> _INPUT DATA_:
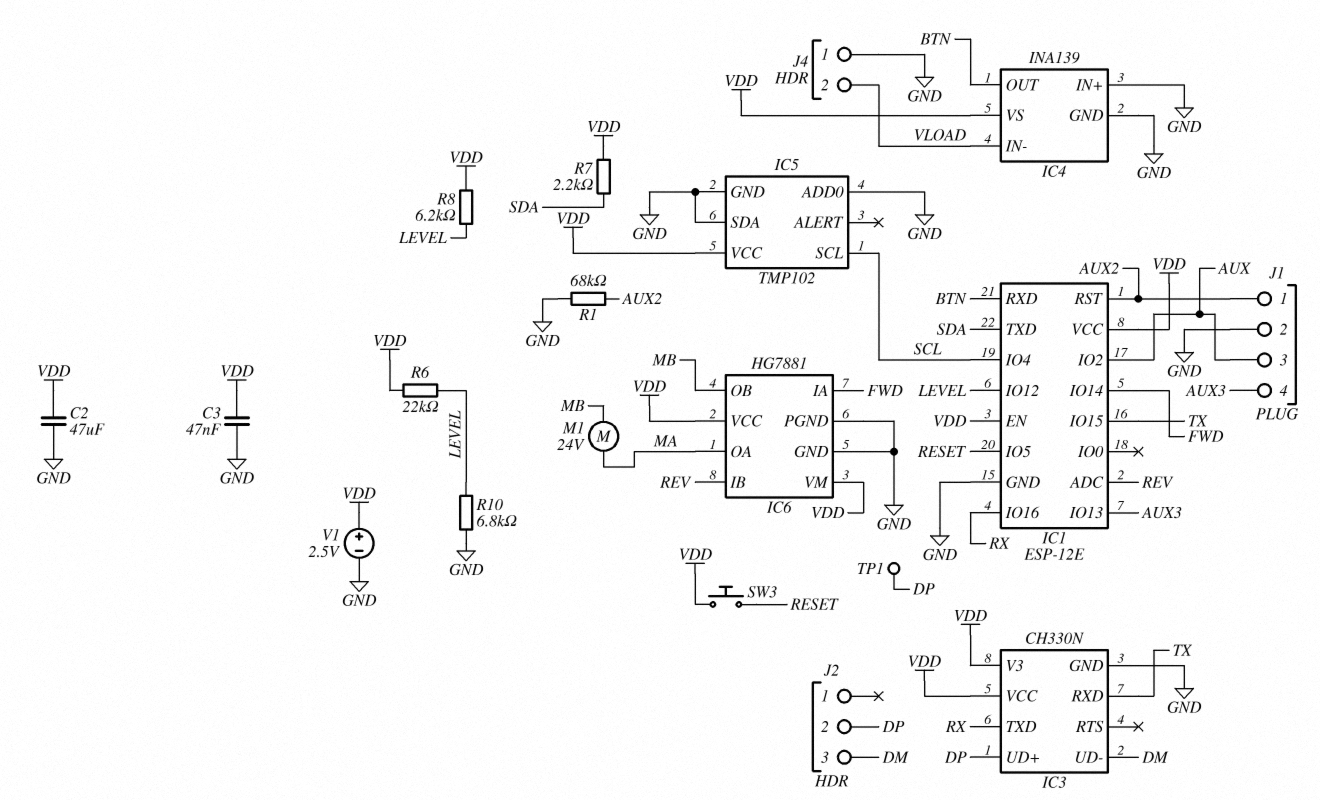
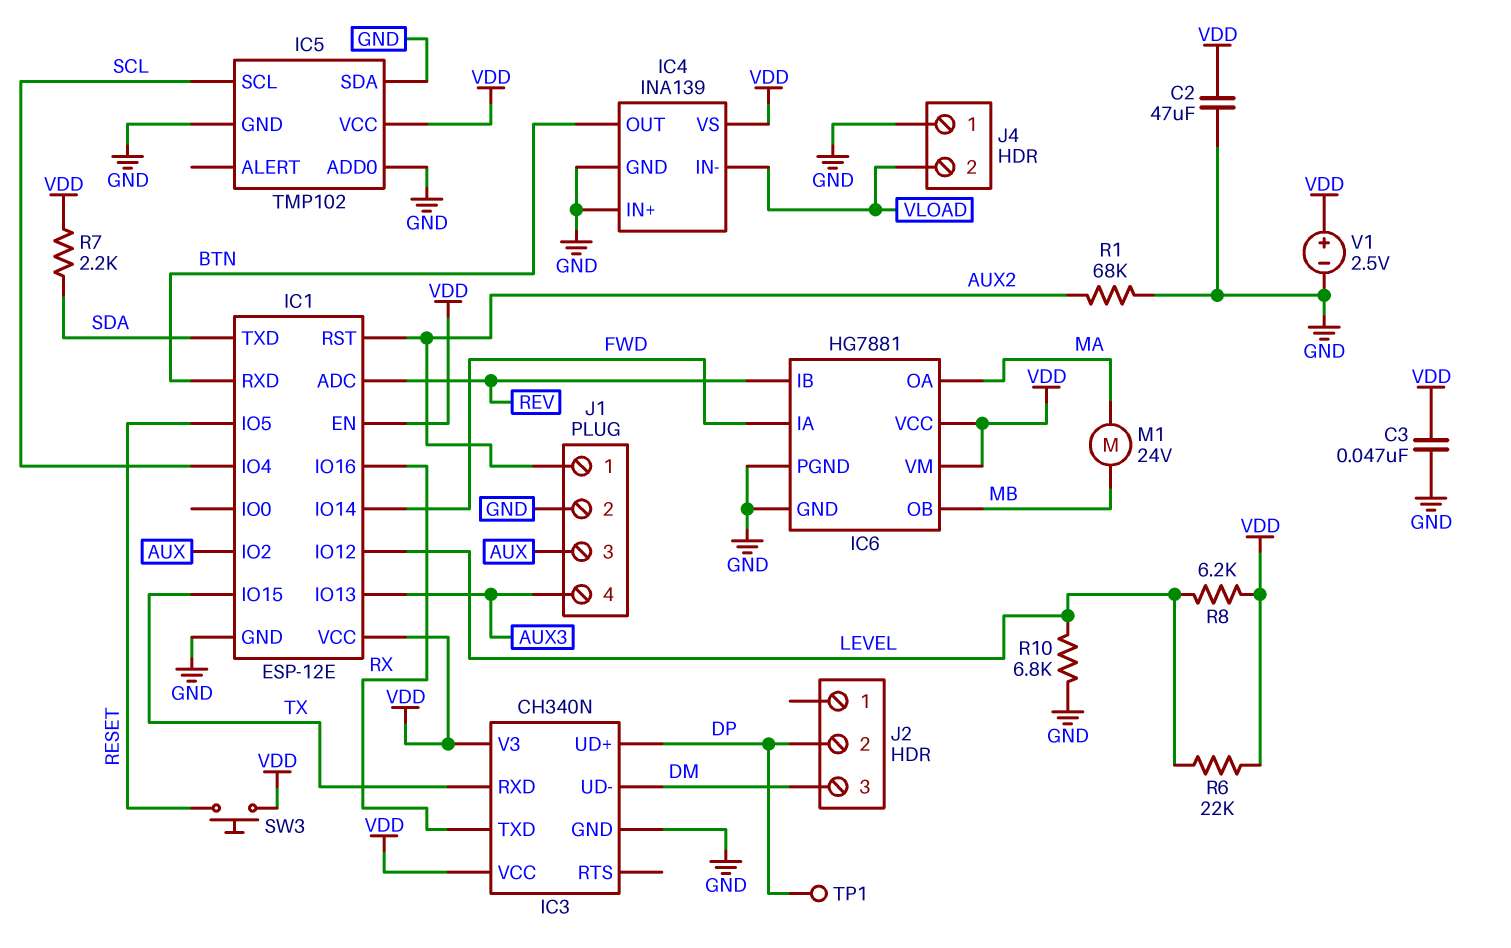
IC3: CH330N -> CH340N

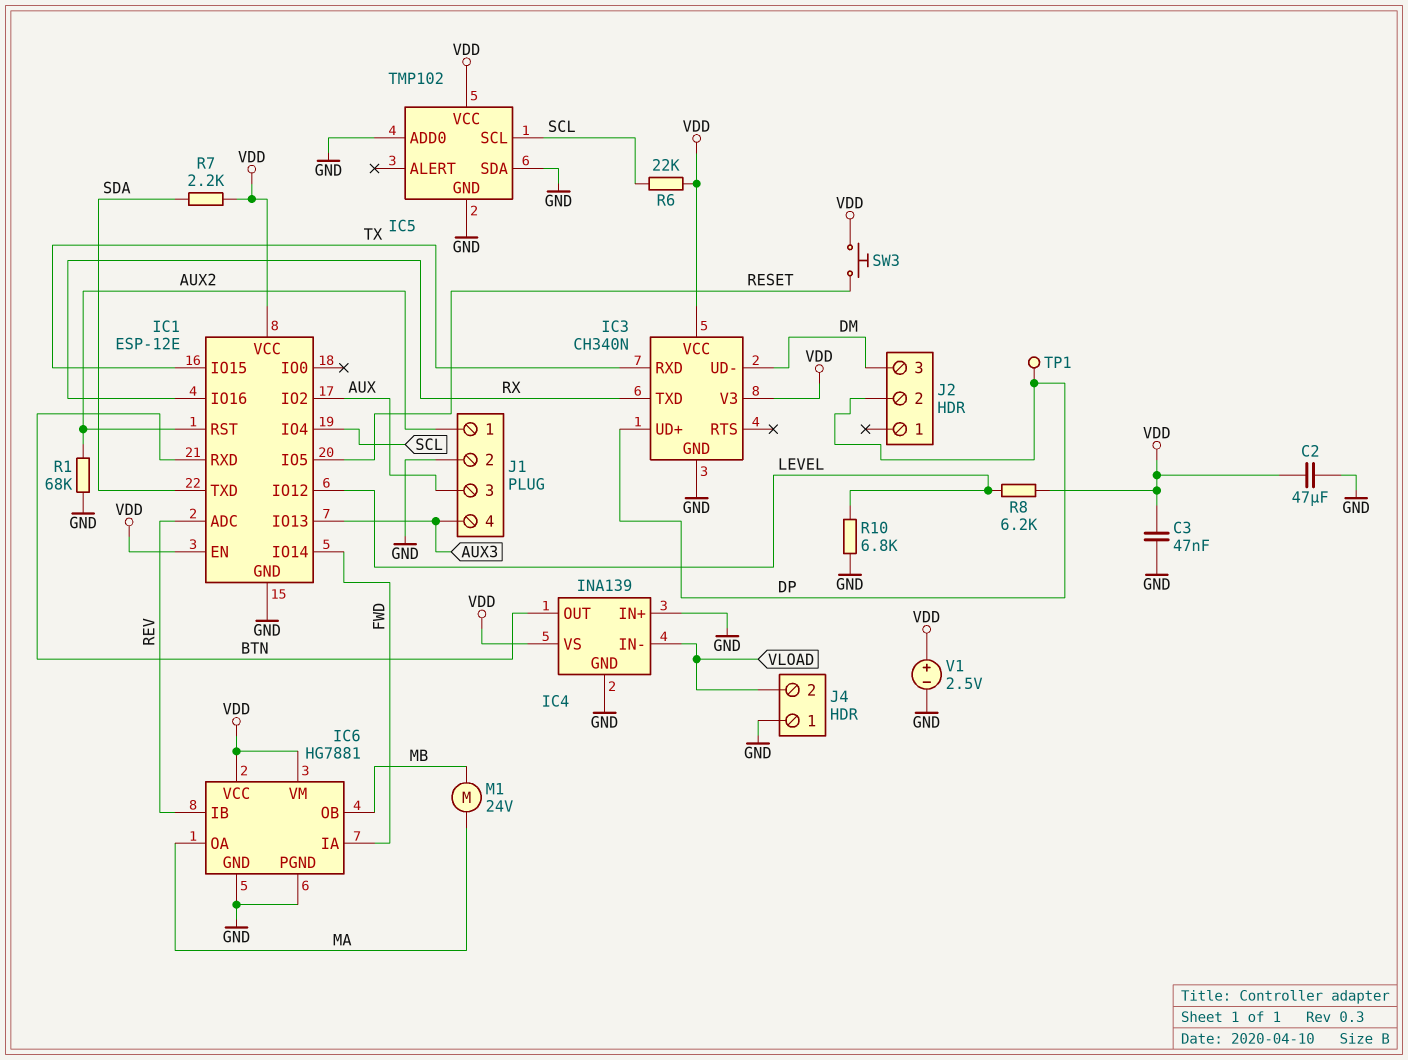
R6: 22k (LEVEL, VDD) -> 22k (SCL, VDD)

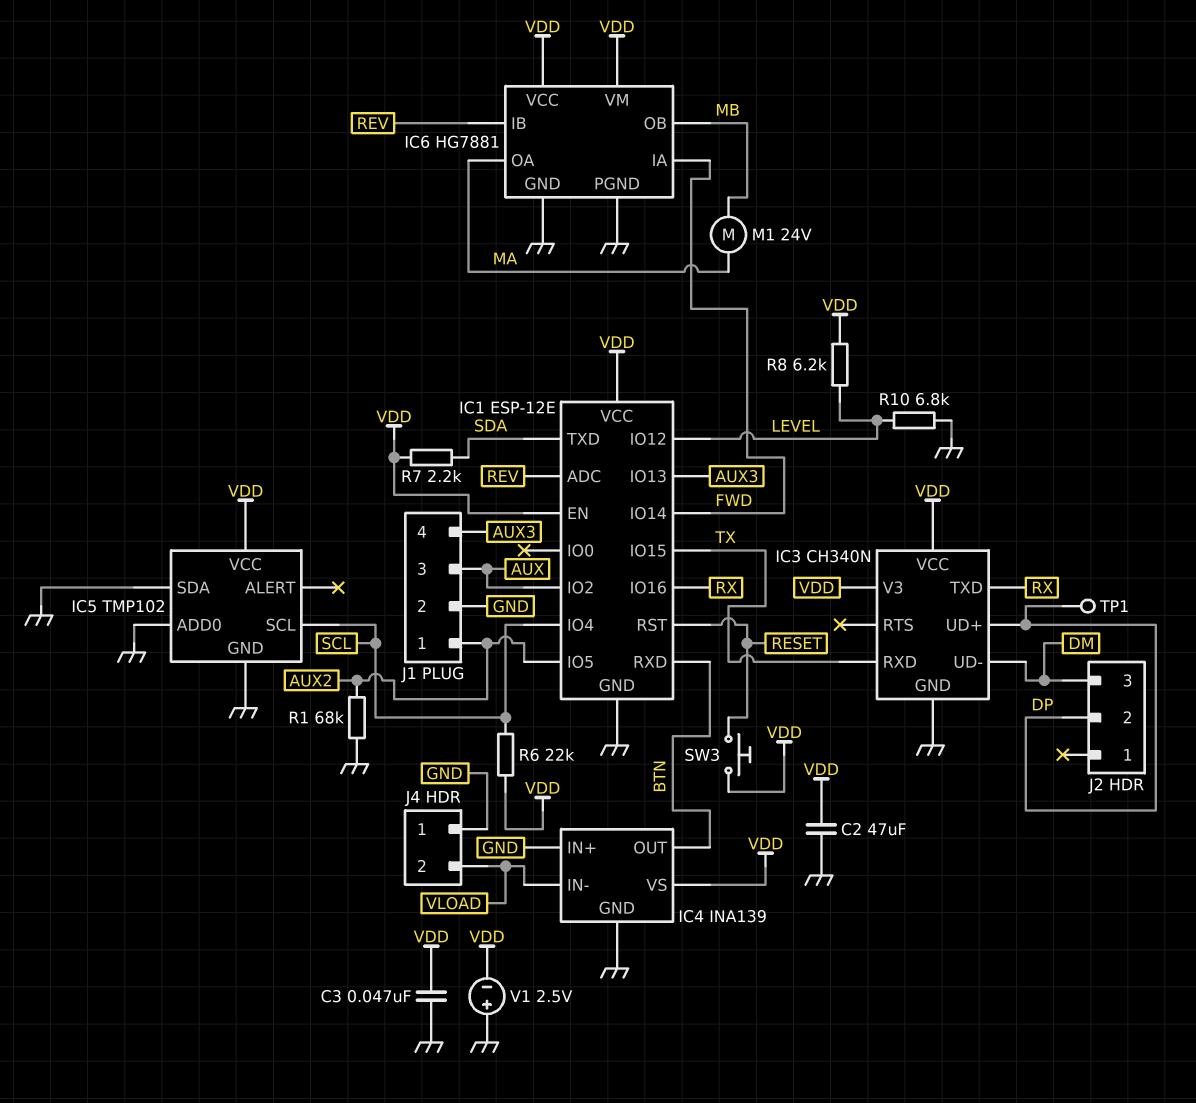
IC1 pin IO5: RESET -> AUX2
IC1 pin RST: AUX2 -> RESET
V1: 2.5V (plus VDD, minus GND) -> 2.5V (plus GND, minus VDD)

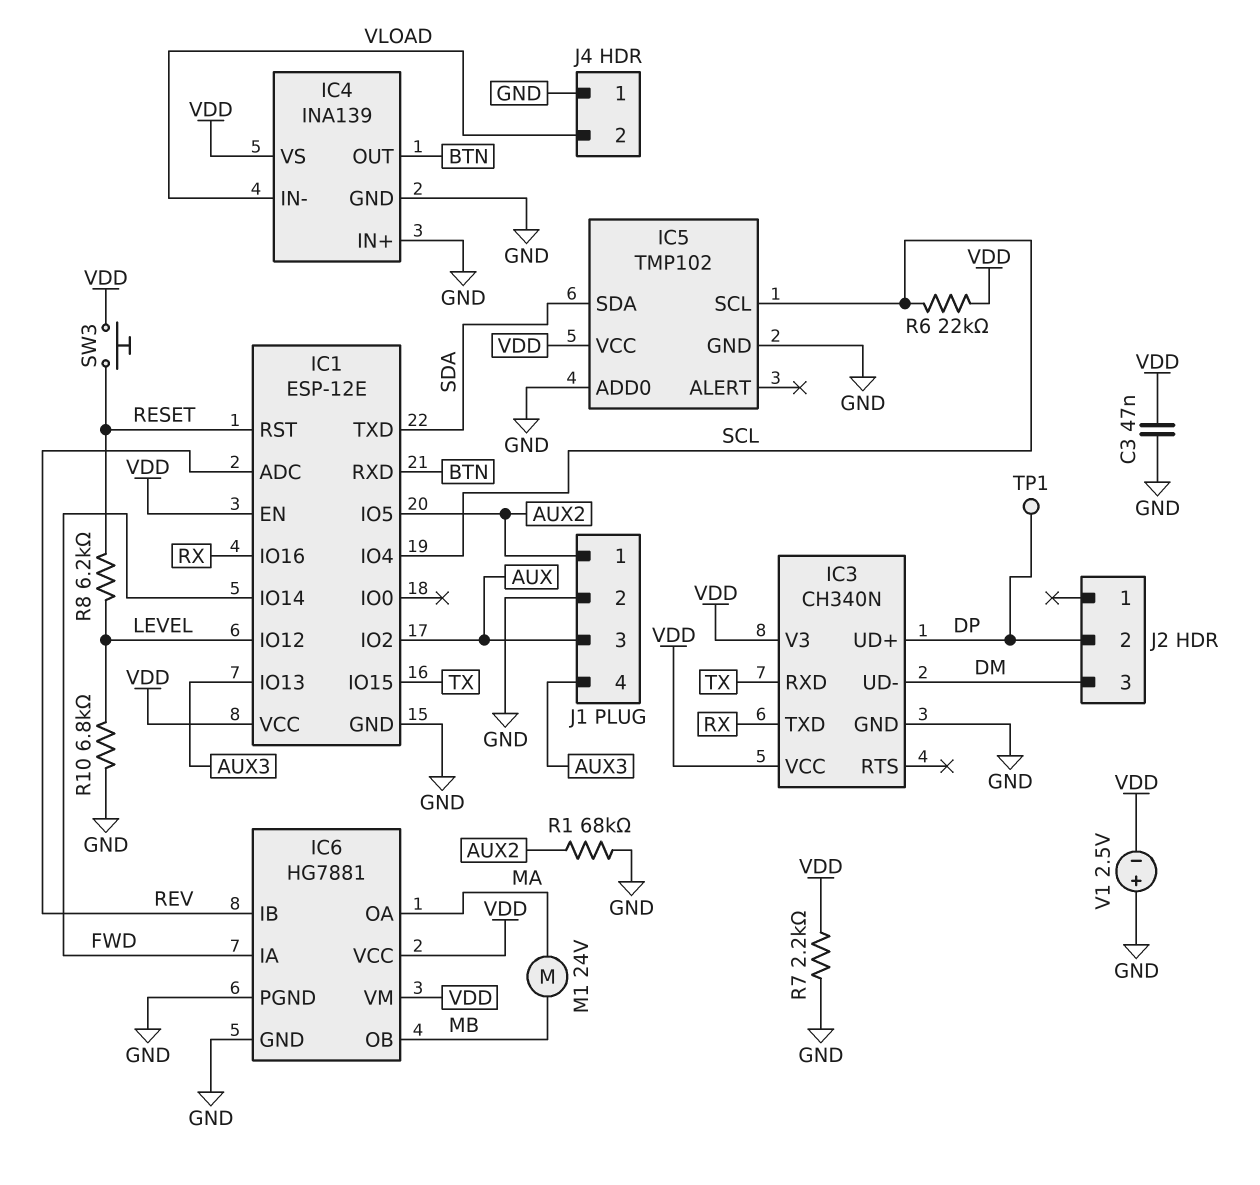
C2: 47uF (GND, VDD) -> none
IC5 pin SDA: GND -> SDA
R7: 2.2k (SDA, VDD) -> 2.2k (GND, VDD)
R8: 6.2k (LEVEL, VDD) -> 6.2k (LEVEL, RESET)

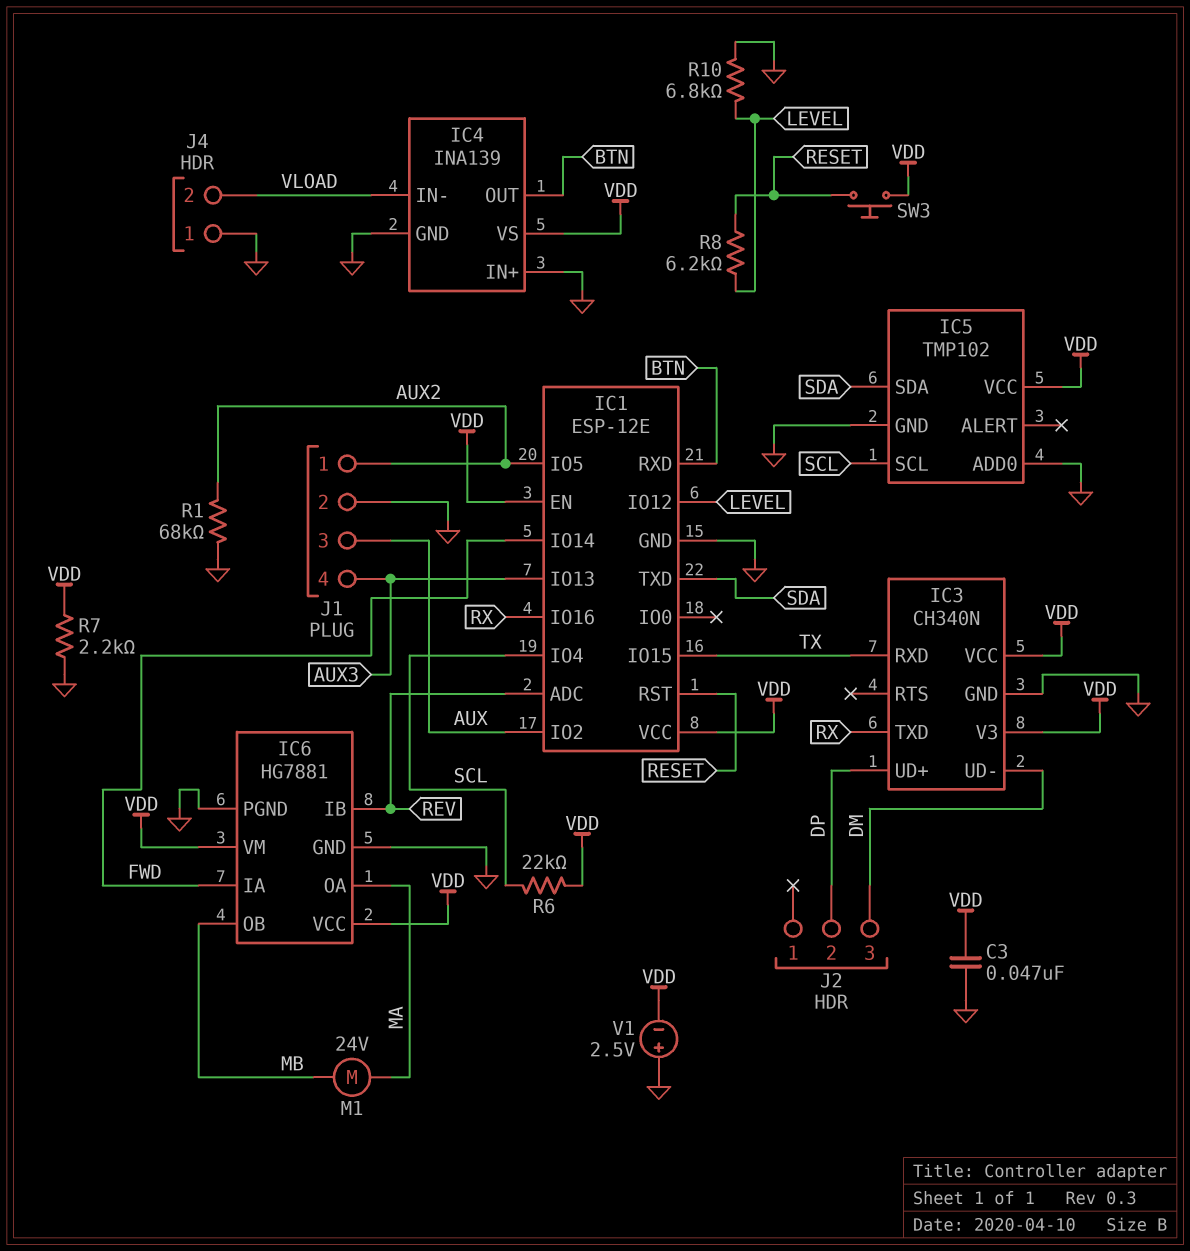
TP1: test point (DP) -> none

> _TASK PROMPT_: Everything in the entries except the images must be copied exactly.

> _SOLVED PROBLEM_:
IC3: CH330N -> CH340N

R6: 22k (LEVEL, VDD) -> 22k (SCL, VDD)

IC1 pin IO5: RESET -> AUX2
IC1 pin RST: AUX2 -> RESET
V1: 2.5V (plus VDD, minus GND) -> 2.5V (plus GND, minus VDD)

C2: 47uF (GND, VDD) -> none
IC5 pin SDA: GND -> SDA
R7: 2.2k (SDA, VDD) -> 2.2k (GND, VDD)
R8: 6.2k (LEVEL, VDD) -> 6.2k (LEVEL, RESET)

TP1: test point (DP) -> none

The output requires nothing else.